The answer must be an exact copy of the lines from the one containing "(507, 297) = (432, 221): orange" through the last line of the records, with no pictures.

-------- Entries provided

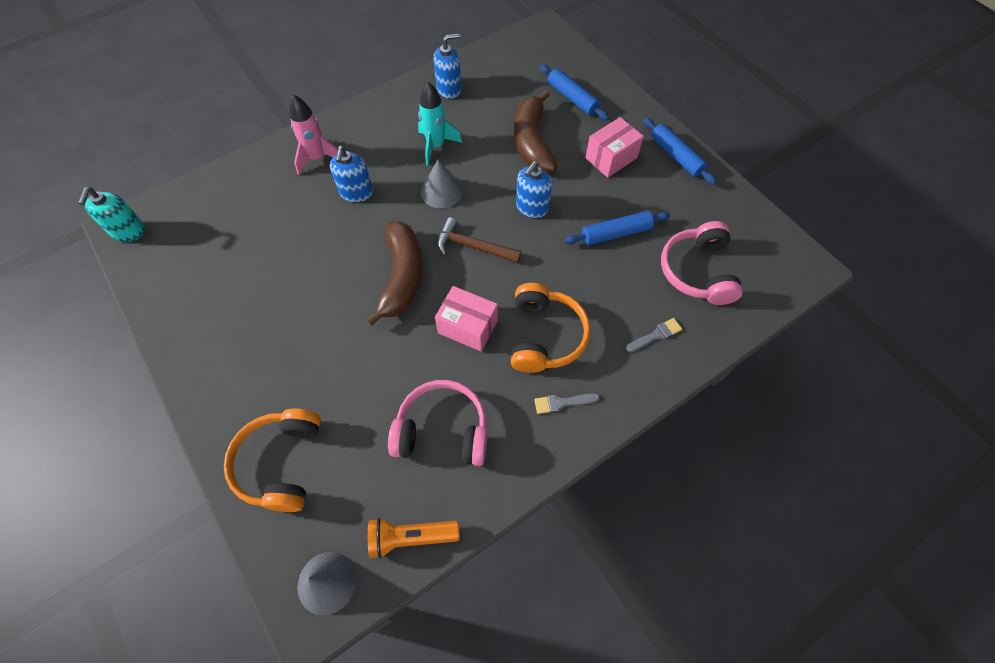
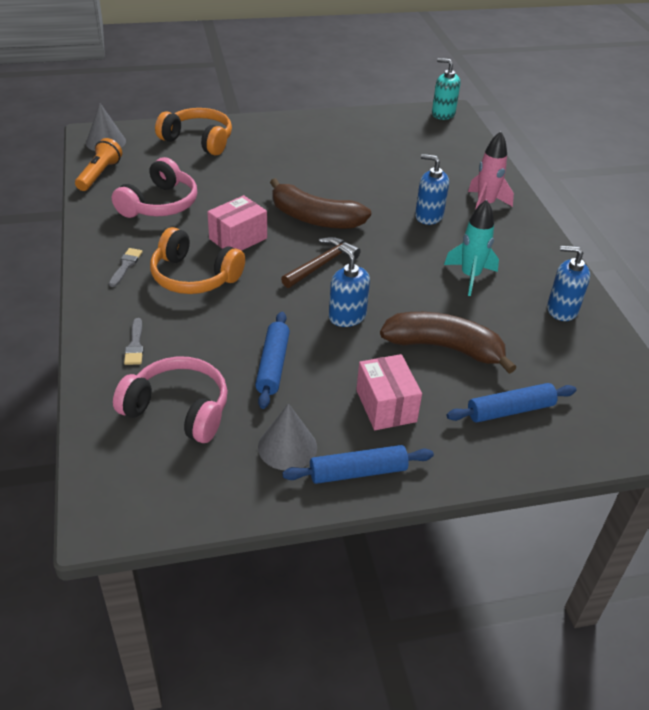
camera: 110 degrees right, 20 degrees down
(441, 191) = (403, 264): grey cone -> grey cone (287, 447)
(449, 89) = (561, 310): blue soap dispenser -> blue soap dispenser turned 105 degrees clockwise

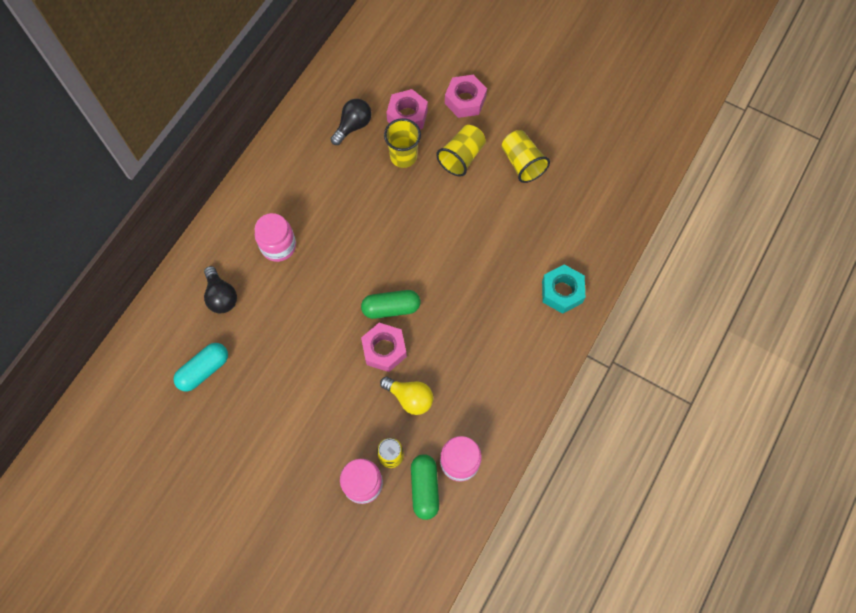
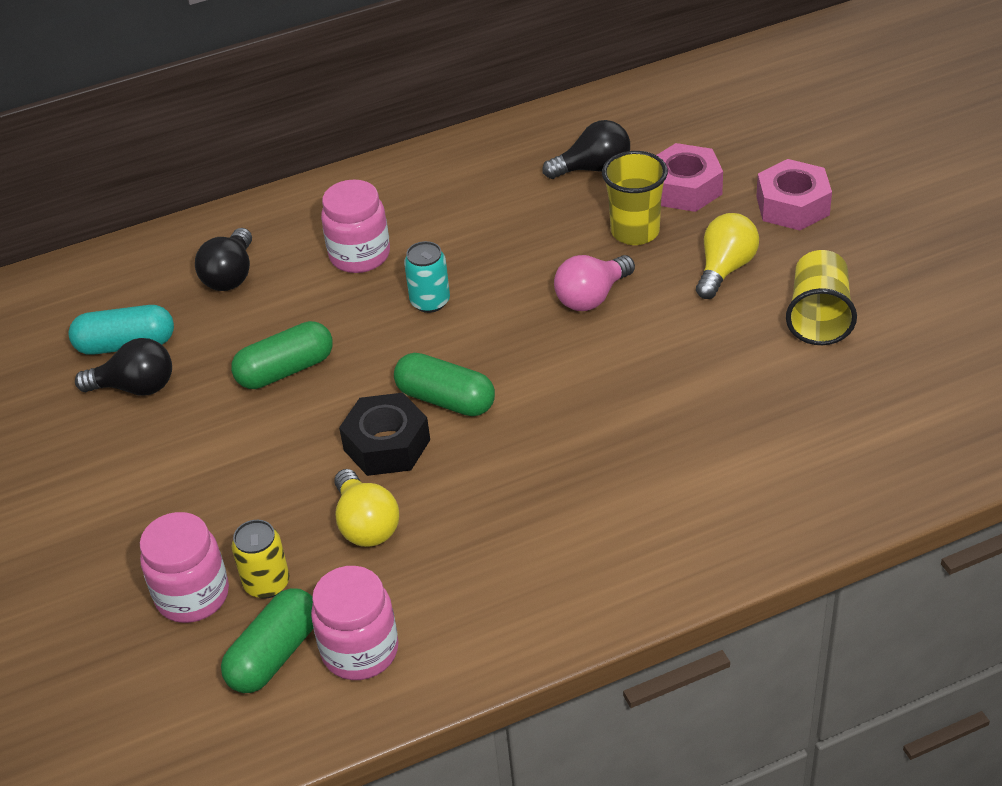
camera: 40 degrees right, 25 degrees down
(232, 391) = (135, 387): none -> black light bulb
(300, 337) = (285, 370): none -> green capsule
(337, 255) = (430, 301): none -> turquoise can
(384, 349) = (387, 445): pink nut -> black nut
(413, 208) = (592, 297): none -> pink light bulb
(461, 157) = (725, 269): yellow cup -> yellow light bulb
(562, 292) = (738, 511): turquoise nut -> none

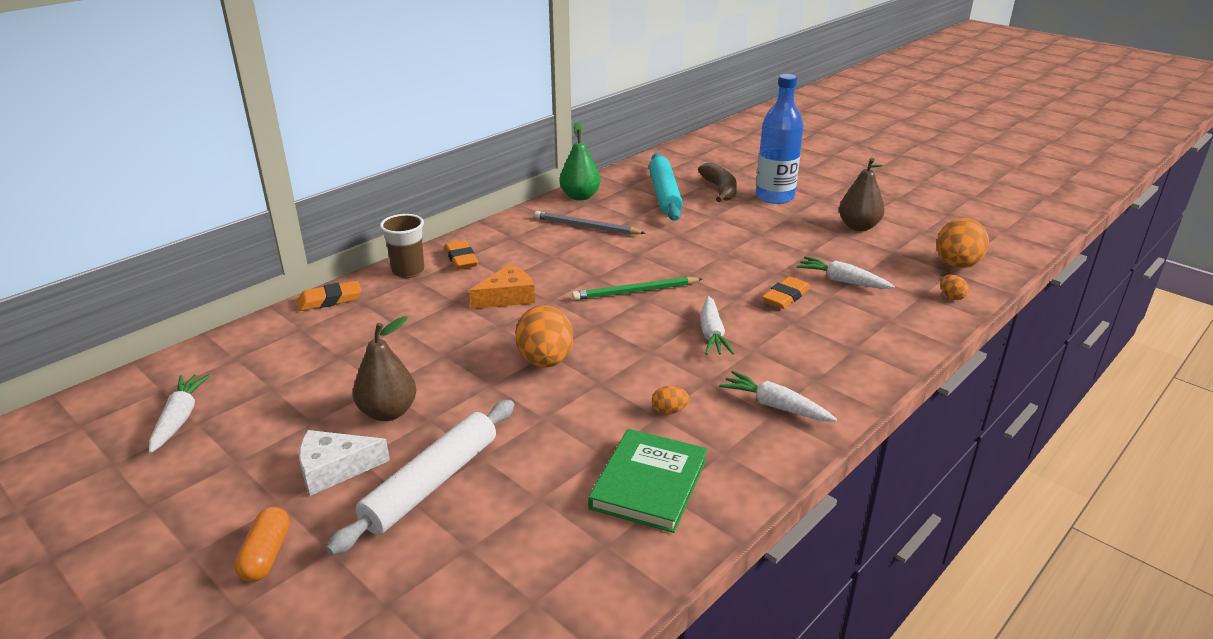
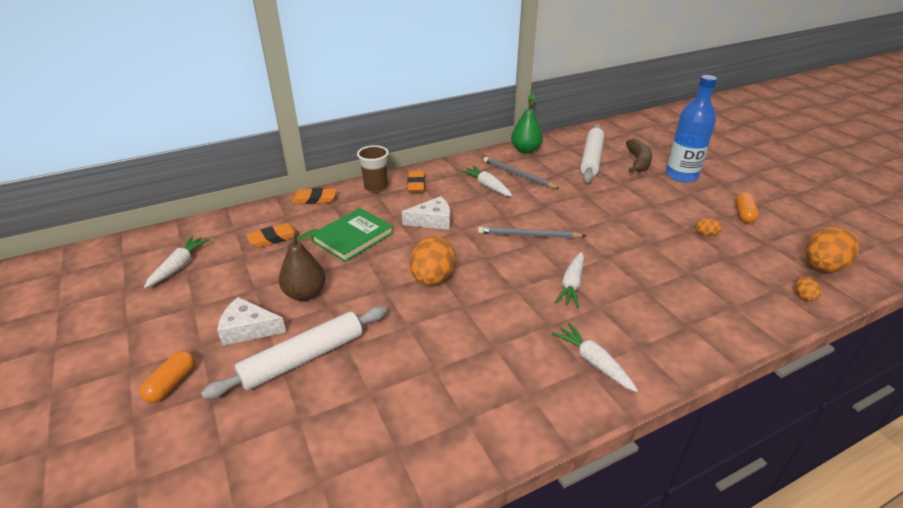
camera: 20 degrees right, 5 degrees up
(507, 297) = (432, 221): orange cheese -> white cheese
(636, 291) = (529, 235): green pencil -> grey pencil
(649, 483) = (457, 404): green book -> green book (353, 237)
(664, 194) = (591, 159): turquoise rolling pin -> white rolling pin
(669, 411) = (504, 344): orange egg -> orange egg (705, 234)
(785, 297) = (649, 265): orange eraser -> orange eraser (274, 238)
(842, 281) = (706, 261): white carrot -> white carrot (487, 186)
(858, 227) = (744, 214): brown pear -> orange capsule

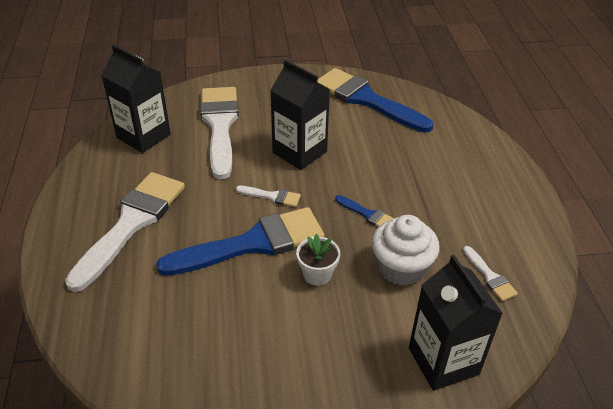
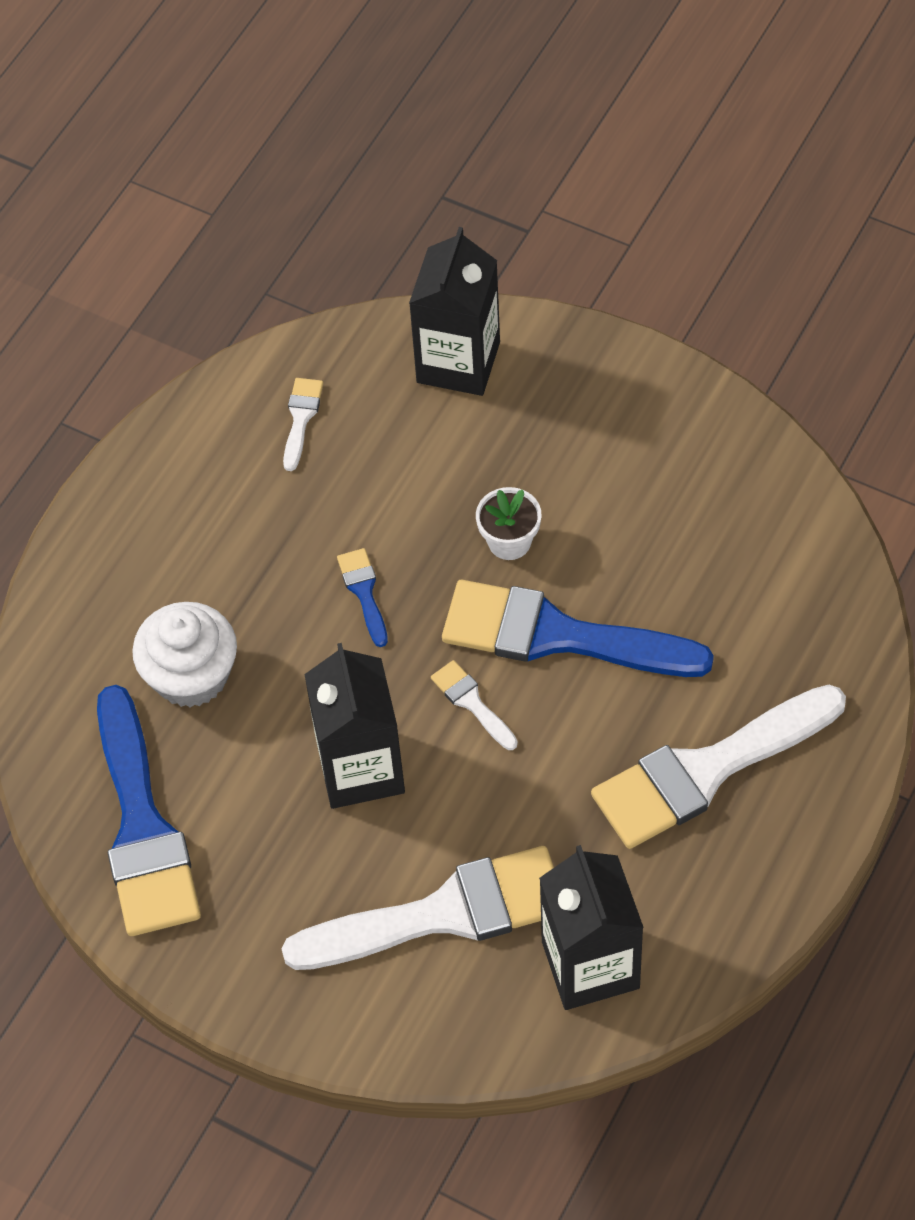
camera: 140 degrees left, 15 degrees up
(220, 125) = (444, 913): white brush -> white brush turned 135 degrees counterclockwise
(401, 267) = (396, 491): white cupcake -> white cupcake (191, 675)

----------------

## Your solution:
(507, 297) = (432, 221): orange cheese -> white cheese
(636, 291) = (529, 235): green pencil -> grey pencil
(649, 483) = (457, 404): green book -> green book (353, 237)
(664, 194) = (591, 159): turquoise rolling pin -> white rolling pin
(669, 411) = (504, 344): orange egg -> orange egg (705, 234)
(785, 297) = (649, 265): orange eraser -> orange eraser (274, 238)
(842, 281) = (706, 261): white carrot -> white carrot (487, 186)
(858, 227) = (744, 214): brown pear -> orange capsule

camera: 140 degrees left, 15 degrees up
(220, 125) = (444, 913): white brush -> white brush turned 135 degrees counterclockwise
(401, 267) = (396, 491): white cupcake -> white cupcake (191, 675)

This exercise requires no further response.